## Given entries

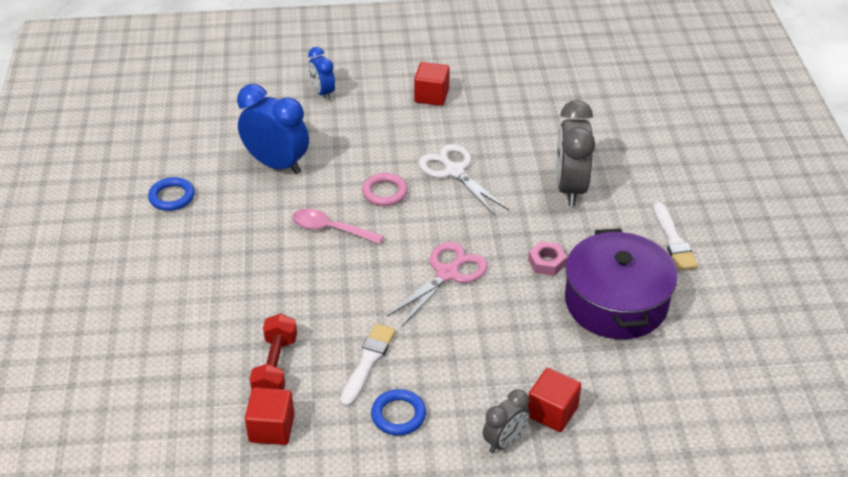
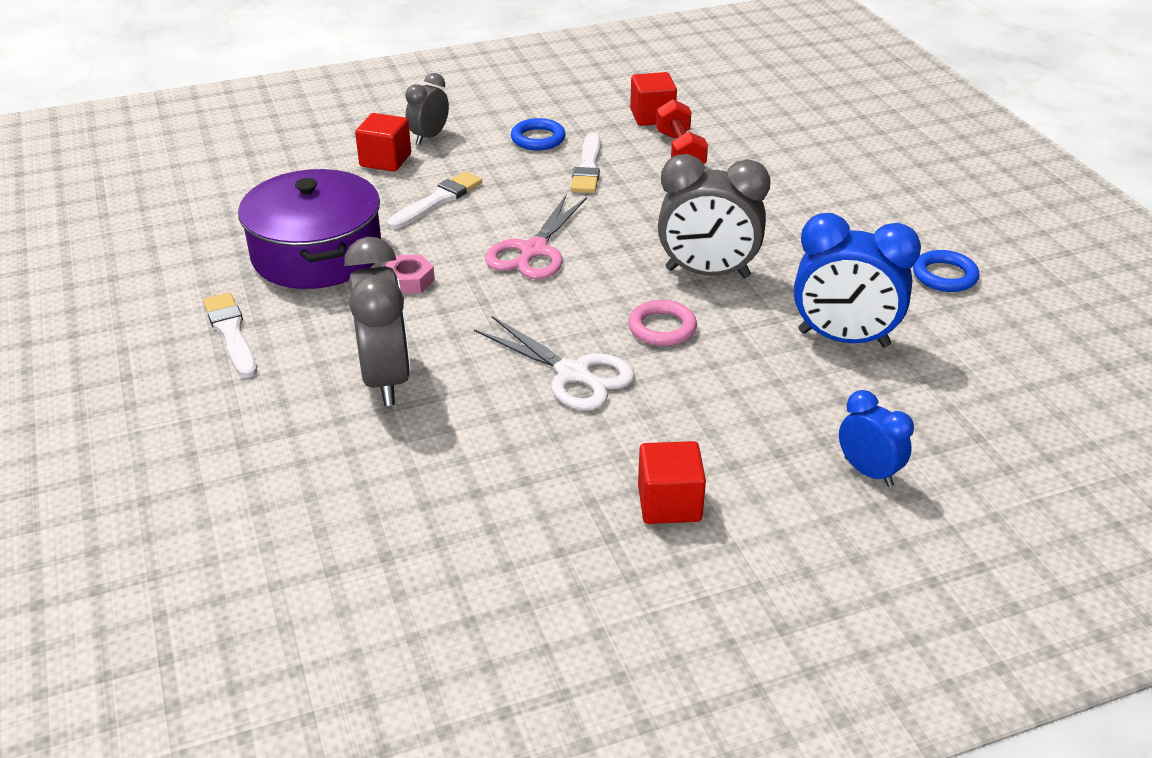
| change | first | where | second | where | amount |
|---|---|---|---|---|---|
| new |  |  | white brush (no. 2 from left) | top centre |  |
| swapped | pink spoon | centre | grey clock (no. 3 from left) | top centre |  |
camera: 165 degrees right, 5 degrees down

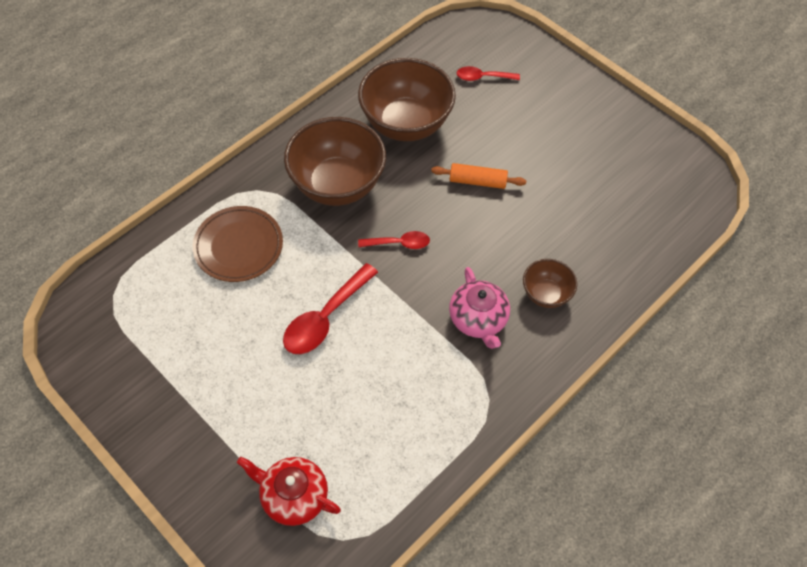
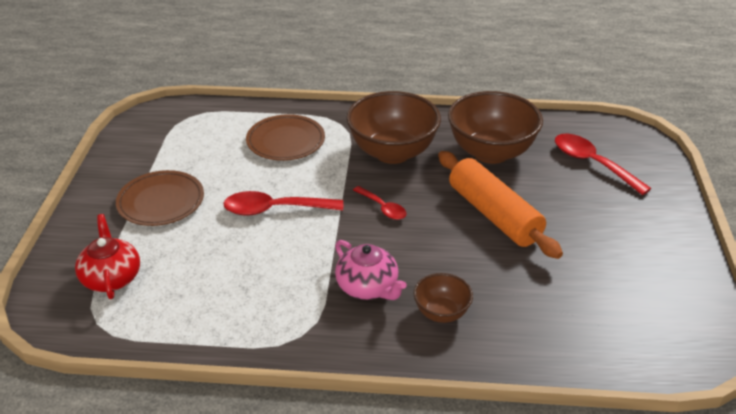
| change | first | where | second | where | amount |
|---|---|---|---|---|---|
| new |  |  | brown plate (no. 1 from left) | middle left |  |
| rotated | pink teapot | centre |  | centre | 75 degrees counterclockwise |
| scaled | orange rolling pin | top centre |  | middle right | x1.90 |
| scaled | red spoon (no. 3 from left) | top centre |  | middle right | x1.69 |
camera: 50 degrees right, 20 degrees down

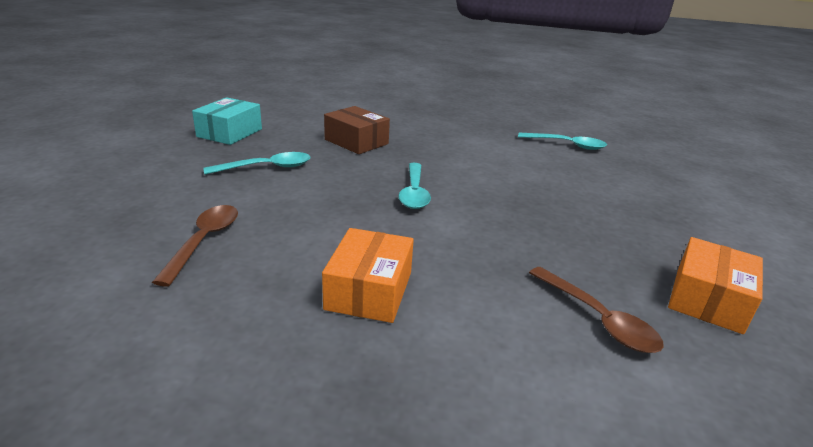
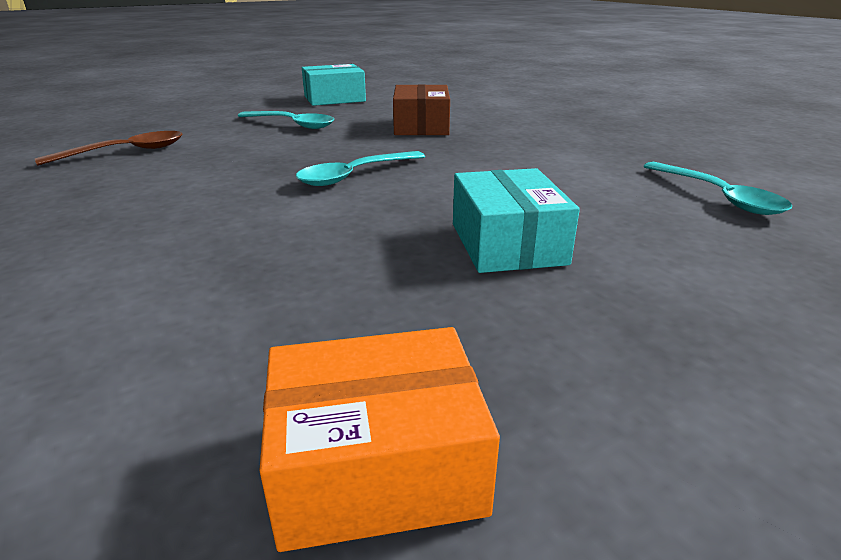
| change | first | where | second | where | amount |
|---|---|---|---|---|---|
| new |  |  | turquoise box (no. 2 from left) | centre |  |
| gone | orange box (no. 1 from left) | centre |  |  |  |
| gone | brown spoon (no. 2 from left) | bottom right |  |  |  |
camera: 50 degrees right, 0 degrees up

## Problem to work on
Using the material above, set down every line exactly, but skip the pictures.

## Result of this exercise
| change | first | where | second | where | amount |
|---|---|---|---|---|---|
| new |  |  | white brush (no. 2 from left) | top centre |  |
| swapped | pink spoon | centre | grey clock (no. 3 from left) | top centre |  |
camera: 165 degrees right, 5 degrees down

| change | first | where | second | where | amount |
|---|---|---|---|---|---|
| new |  |  | brown plate (no. 1 from left) | middle left |  |
| rotated | pink teapot | centre |  | centre | 75 degrees counterclockwise |
| scaled | orange rolling pin | top centre |  | middle right | x1.90 |
| scaled | red spoon (no. 3 from left) | top centre |  | middle right | x1.69 |
camera: 50 degrees right, 20 degrees down

| change | first | where | second | where | amount |
|---|---|---|---|---|---|
| new |  |  | turquoise box (no. 2 from left) | centre |  |
| gone | orange box (no. 1 from left) | centre |  |  |  |
| gone | brown spoon (no. 2 from left) | bottom right |  |  |  |
camera: 50 degrees right, 0 degrees up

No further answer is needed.